*** Opening of MATERIAL SUPPLIED ***

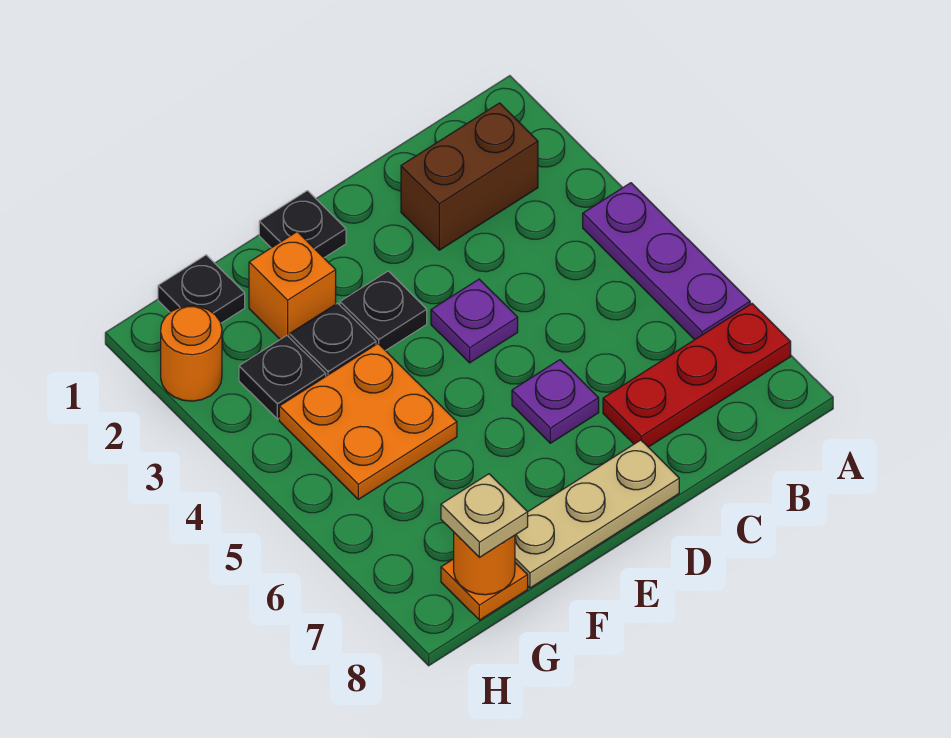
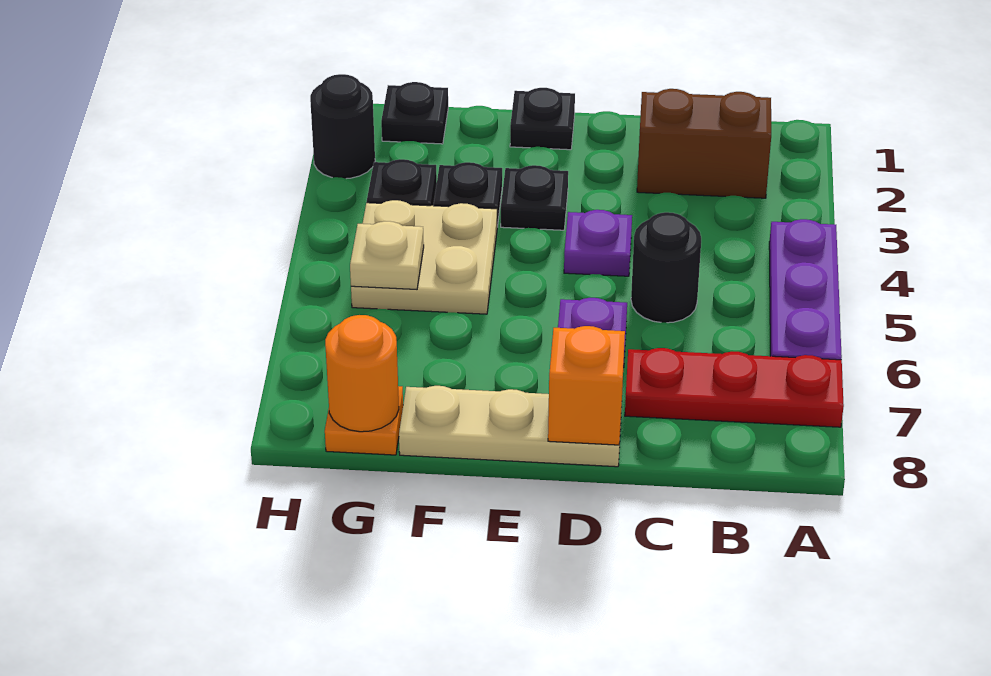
none -> black round brick C5 level 1
orange brick F2 level 1 -> orange brick D8 level 2
orange plate F4:G5 level 1 -> tan plate F4:G5 level 1
tan plate G8 level 3 -> tan plate G5 level 2
orange round brick H2 level 1 -> black round brick H2 level 1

*** Close of MATERIAL SUPPLIED ***

WORK ORDER:
Which lines above include the word "brick"? Return each one.

SOLUTION BELOW:
none -> black round brick C5 level 1
orange brick F2 level 1 -> orange brick D8 level 2
orange round brick H2 level 1 -> black round brick H2 level 1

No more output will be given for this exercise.